- [EXERCISE PROMPT]:
Reproduce every line of the records below word for word, omitting the pictures.

[Begin TASK INPUT]

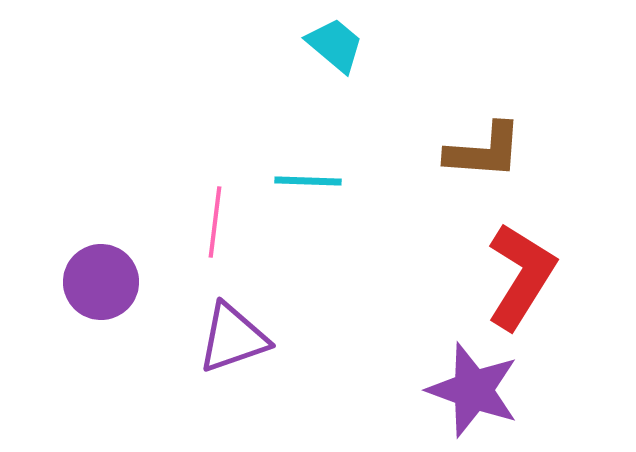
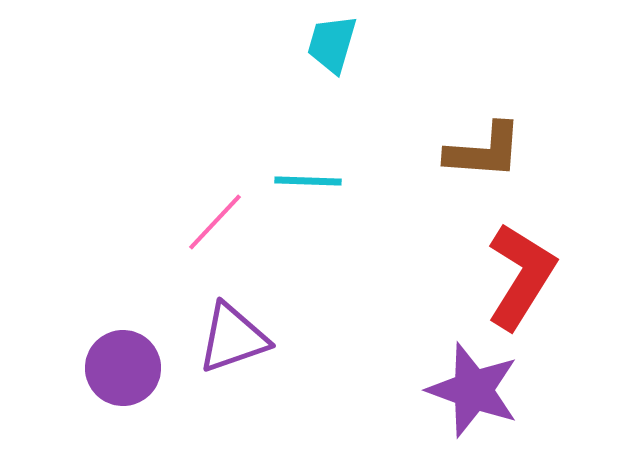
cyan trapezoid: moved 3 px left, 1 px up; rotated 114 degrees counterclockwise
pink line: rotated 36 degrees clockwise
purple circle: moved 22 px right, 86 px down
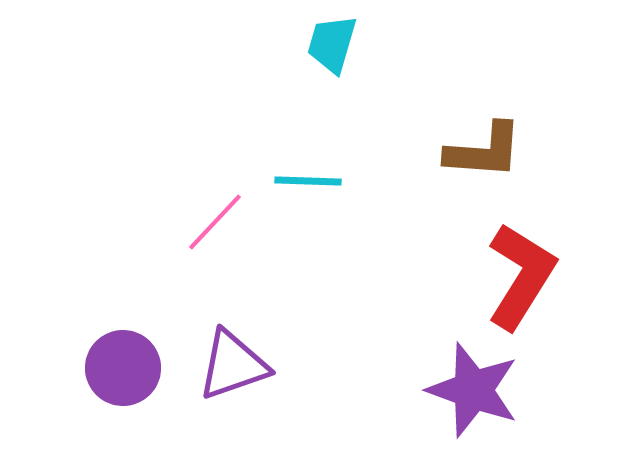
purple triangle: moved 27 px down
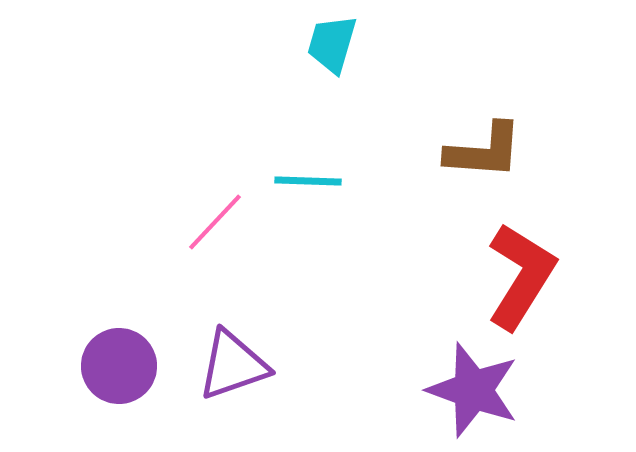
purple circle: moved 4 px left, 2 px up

[End TASK INPUT]

- [REPLY TO THE TASK]:
cyan trapezoid: moved 3 px left, 1 px up; rotated 114 degrees counterclockwise
pink line: rotated 36 degrees clockwise
purple circle: moved 22 px right, 86 px down
purple triangle: moved 27 px down
purple circle: moved 4 px left, 2 px up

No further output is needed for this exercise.